Input data »
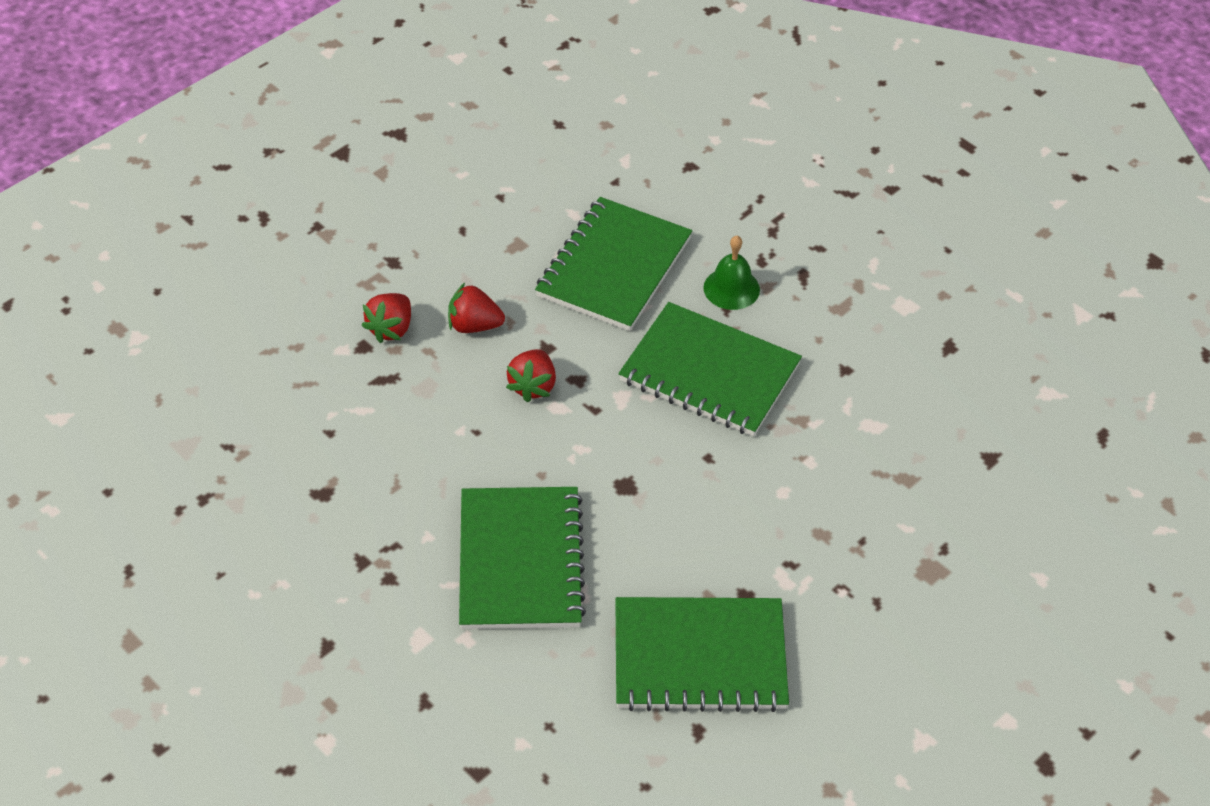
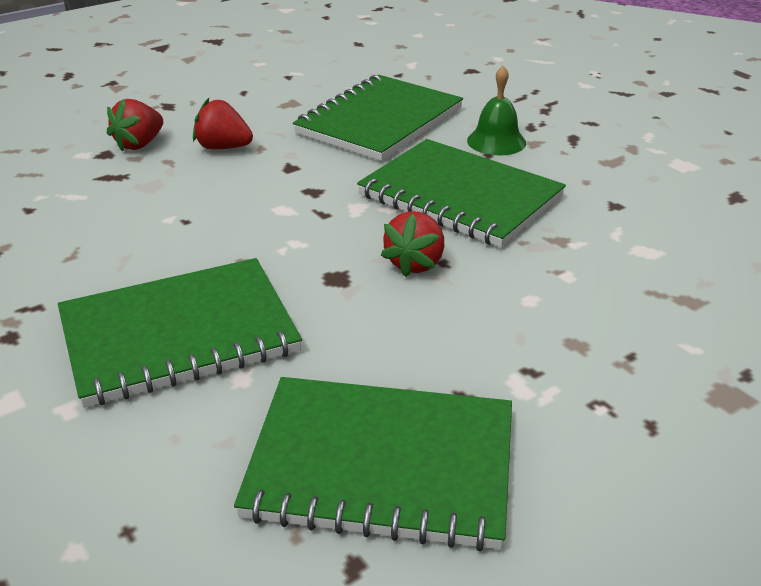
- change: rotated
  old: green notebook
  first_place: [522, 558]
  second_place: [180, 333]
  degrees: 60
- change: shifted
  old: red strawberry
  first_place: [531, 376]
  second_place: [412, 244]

Exercise objective »
From the line containing "degrees: 60" to the final line of the entries, print every line exactly and nothing else.

Response box »
  degrees: 60
- change: shifted
  old: red strawberry
  first_place: [531, 376]
  second_place: [412, 244]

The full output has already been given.